● PROBLEM STATEMENT:
All lines below starting at the one that holds "none -> red 1x2 brick [123,342,174,367]" and ending at the one that holds "none -> red 1x1 brick [933,82,958,107]" should be printed exactly, ends included. Pictures should not be printed, nor anything else.

● SUPPLIED INFORMATION:
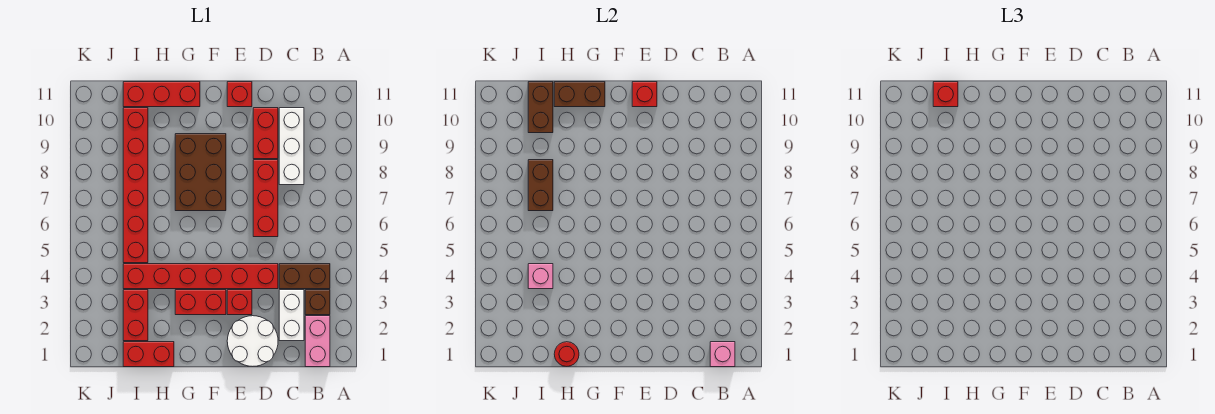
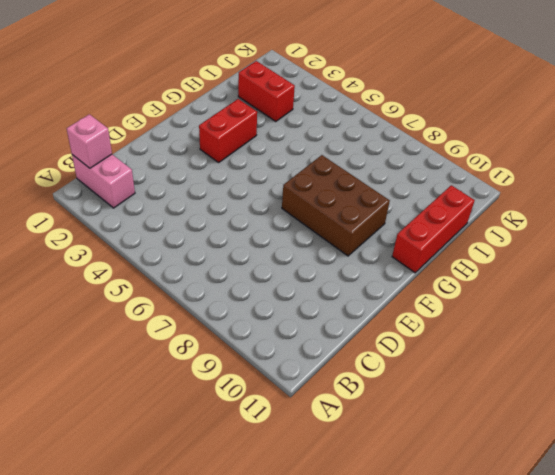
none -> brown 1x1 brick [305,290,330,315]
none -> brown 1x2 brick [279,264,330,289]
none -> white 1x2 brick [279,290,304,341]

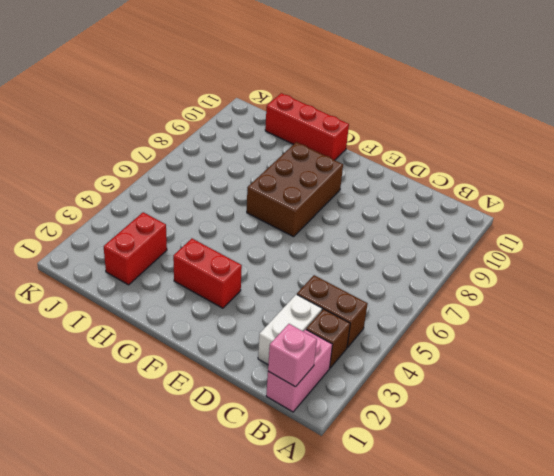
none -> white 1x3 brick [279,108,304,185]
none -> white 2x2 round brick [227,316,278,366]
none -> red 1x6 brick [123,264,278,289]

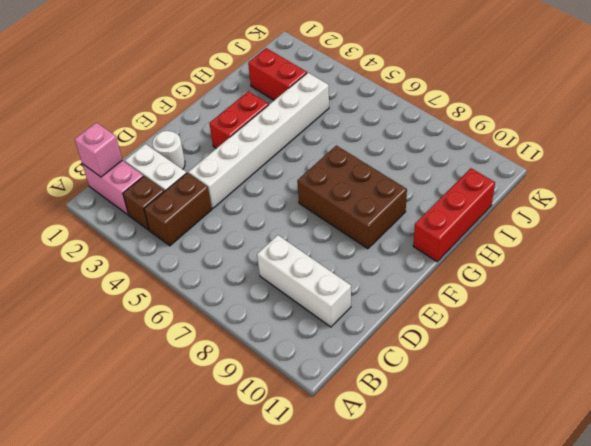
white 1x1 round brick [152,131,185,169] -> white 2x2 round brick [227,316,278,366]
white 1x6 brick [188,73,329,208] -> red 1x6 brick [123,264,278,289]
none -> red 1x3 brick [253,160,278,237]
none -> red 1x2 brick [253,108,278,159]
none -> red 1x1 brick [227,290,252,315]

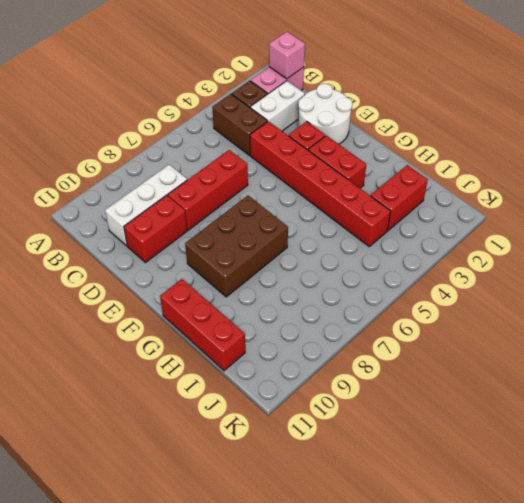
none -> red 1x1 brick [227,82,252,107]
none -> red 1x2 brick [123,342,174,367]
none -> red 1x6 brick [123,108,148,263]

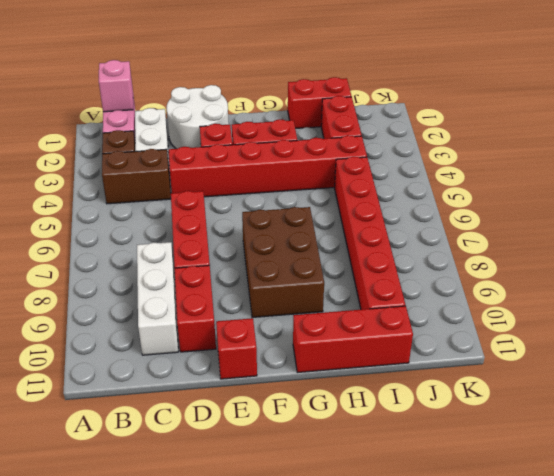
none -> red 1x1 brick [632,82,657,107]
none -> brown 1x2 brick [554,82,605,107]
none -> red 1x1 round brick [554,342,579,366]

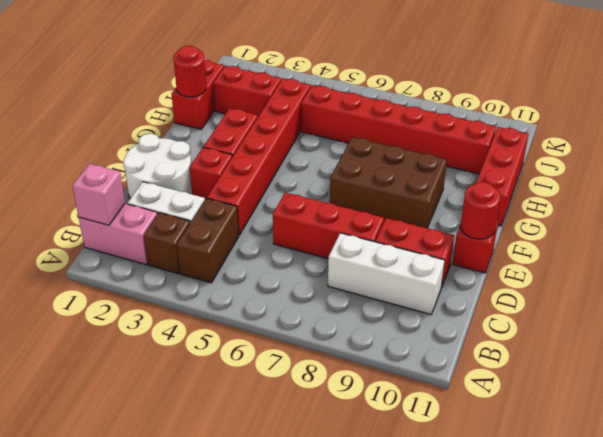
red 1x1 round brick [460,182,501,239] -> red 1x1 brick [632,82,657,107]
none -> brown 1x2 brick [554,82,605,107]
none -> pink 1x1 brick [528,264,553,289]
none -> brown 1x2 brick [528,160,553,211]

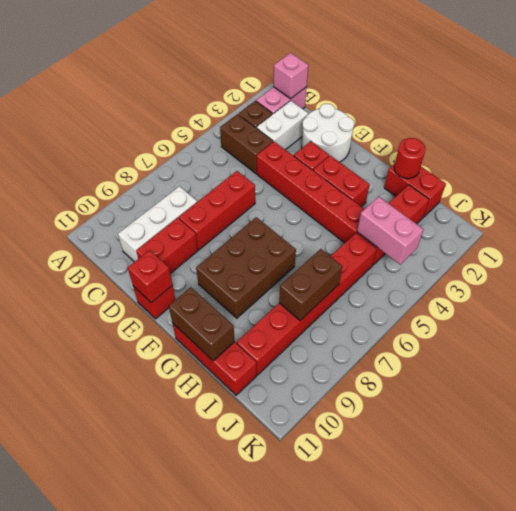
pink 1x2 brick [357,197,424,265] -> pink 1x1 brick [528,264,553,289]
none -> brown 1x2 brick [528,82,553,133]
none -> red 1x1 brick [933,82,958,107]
---
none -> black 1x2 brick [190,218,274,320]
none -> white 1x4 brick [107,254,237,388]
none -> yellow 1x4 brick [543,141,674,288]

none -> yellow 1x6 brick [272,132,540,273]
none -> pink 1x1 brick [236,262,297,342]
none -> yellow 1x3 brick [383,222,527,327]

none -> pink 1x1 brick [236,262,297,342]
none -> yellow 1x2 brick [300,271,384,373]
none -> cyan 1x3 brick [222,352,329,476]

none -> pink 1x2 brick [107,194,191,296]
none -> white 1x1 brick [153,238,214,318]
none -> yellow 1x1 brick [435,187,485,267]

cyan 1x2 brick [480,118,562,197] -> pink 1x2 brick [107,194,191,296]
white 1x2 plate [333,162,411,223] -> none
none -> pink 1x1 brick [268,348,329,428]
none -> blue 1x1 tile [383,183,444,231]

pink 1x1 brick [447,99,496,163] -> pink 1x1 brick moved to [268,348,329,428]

● THE ANSWER:
none -> red 1x2 brick [123,342,174,367]
none -> red 1x6 brick [123,108,148,263]

none -> red 1x1 brick [632,82,657,107]
none -> brown 1x2 brick [554,82,605,107]
none -> red 1x1 round brick [554,342,579,366]

red 1x1 round brick [460,182,501,239] -> red 1x1 brick [632,82,657,107]
none -> brown 1x2 brick [554,82,605,107]
none -> pink 1x1 brick [528,264,553,289]
none -> brown 1x2 brick [528,160,553,211]

pink 1x2 brick [357,197,424,265] -> pink 1x1 brick [528,264,553,289]
none -> brown 1x2 brick [528,82,553,133]
none -> red 1x1 brick [933,82,958,107]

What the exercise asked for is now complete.